_EXERCISE AIM_
Once the line with "type=recoloured; before=black_mopilarak; after=orange_mopilarak;" is found in the entries below, print it and each following line exactly, stopping after the line with "type=moved; before=pink_gaborol; pos1=502,126;"; print nothing else.

_RECORDED INFORMATION_
++++

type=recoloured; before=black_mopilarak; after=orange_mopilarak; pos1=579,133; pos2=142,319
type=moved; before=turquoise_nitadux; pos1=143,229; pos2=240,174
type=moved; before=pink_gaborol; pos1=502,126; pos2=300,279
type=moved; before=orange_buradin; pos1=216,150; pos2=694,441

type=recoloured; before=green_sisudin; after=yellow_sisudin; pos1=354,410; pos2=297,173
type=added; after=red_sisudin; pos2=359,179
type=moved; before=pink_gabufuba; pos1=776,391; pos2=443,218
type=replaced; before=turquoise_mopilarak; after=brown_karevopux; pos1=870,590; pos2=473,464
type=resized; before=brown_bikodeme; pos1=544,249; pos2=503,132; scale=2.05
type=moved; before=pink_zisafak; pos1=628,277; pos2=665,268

++++

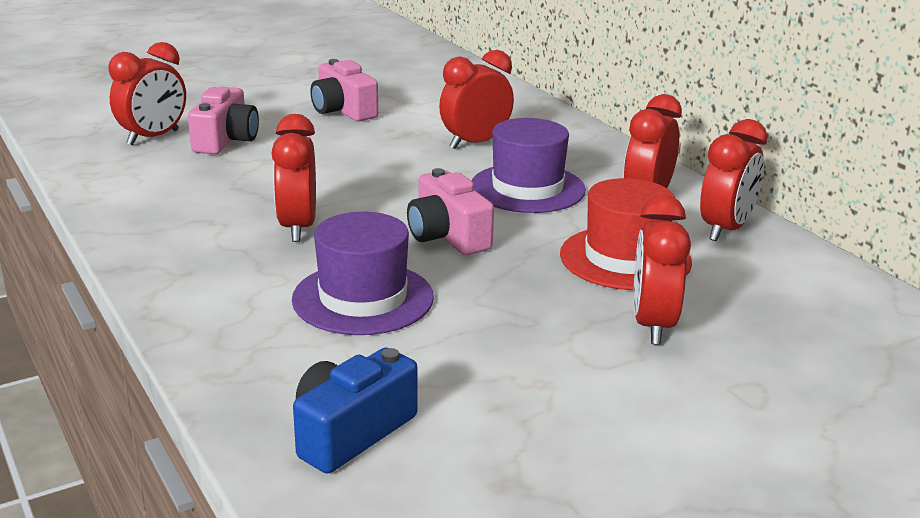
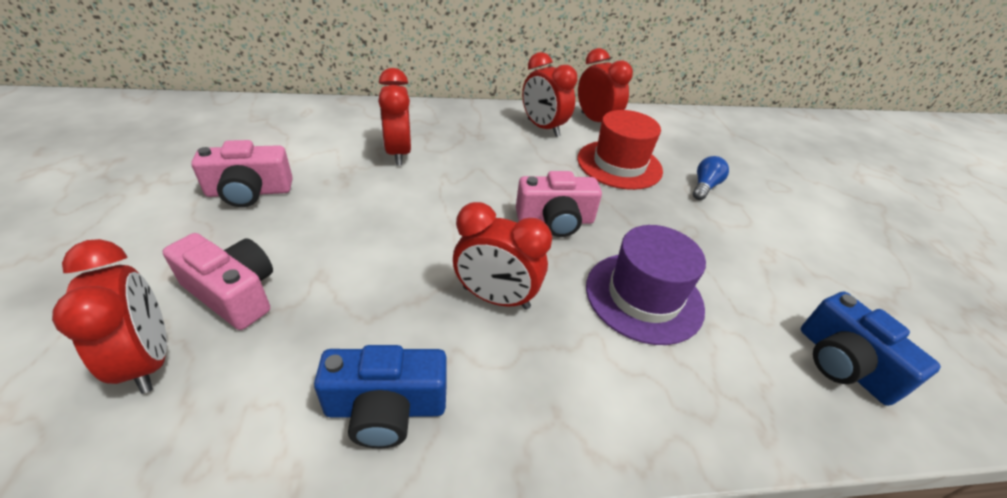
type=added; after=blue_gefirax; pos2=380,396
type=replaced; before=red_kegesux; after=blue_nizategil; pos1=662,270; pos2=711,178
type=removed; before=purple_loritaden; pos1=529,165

++++

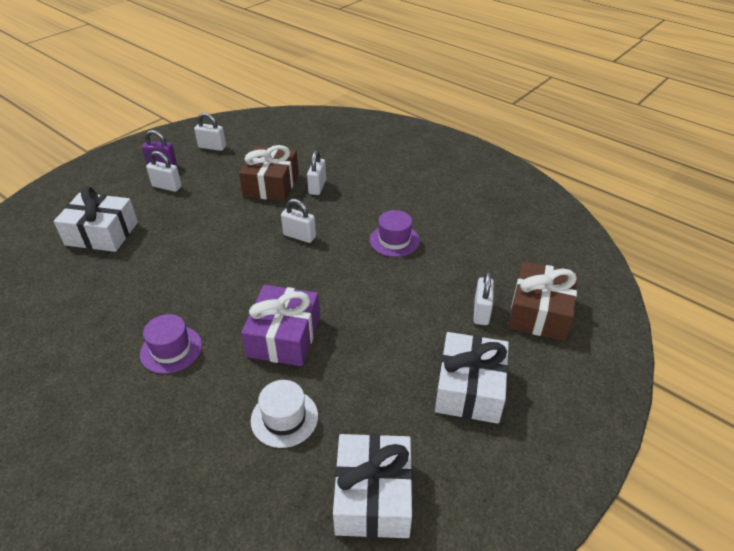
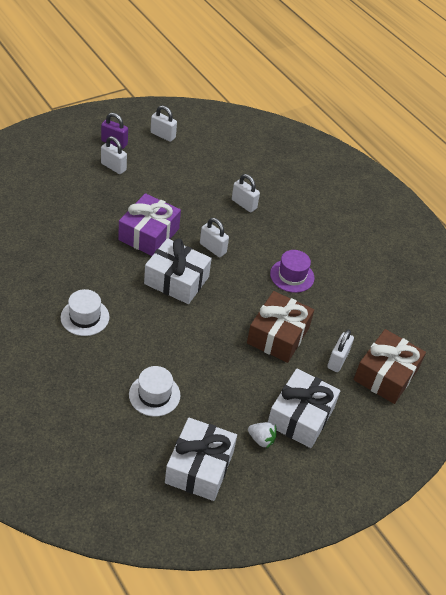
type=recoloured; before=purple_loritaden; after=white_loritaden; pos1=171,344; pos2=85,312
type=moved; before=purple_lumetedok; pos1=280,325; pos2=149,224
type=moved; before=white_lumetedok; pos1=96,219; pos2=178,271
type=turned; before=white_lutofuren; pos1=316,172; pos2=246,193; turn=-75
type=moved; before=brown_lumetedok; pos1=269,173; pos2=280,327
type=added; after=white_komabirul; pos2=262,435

++++

_WRITTEN ANSWER_
type=recoloured; before=black_mopilarak; after=orange_mopilarak; pos1=579,133; pos2=142,319
type=moved; before=turquoise_nitadux; pos1=143,229; pos2=240,174
type=moved; before=pink_gaborol; pos1=502,126; pos2=300,279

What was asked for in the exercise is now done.